[[ DATA PROVIDED, beginning ]]

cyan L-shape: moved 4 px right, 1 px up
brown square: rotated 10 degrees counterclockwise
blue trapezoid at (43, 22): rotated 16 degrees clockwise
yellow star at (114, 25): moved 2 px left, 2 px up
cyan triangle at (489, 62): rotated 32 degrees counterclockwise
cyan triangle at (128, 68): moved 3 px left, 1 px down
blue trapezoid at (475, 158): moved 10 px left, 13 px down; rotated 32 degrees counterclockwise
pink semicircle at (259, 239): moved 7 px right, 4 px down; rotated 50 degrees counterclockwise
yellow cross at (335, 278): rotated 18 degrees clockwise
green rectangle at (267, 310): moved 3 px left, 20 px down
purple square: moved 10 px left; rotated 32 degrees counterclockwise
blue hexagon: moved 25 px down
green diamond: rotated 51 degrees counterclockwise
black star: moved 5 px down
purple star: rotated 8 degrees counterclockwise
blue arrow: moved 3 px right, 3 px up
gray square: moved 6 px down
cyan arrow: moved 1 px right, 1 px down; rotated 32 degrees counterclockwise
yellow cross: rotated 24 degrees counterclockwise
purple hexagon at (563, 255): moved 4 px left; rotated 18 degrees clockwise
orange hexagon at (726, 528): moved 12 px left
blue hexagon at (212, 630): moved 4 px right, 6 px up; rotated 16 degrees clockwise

[[ DATA PROVIDED, end ]]
[[ DATA PROVIDED, beginning ]]

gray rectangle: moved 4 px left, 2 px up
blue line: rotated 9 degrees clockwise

[[ DATA PROVIDED, end ]]

WHAT THE TASK ASKS> A bare number is expected: how many lines above contain the word "trapezoid"?

RESULT> 2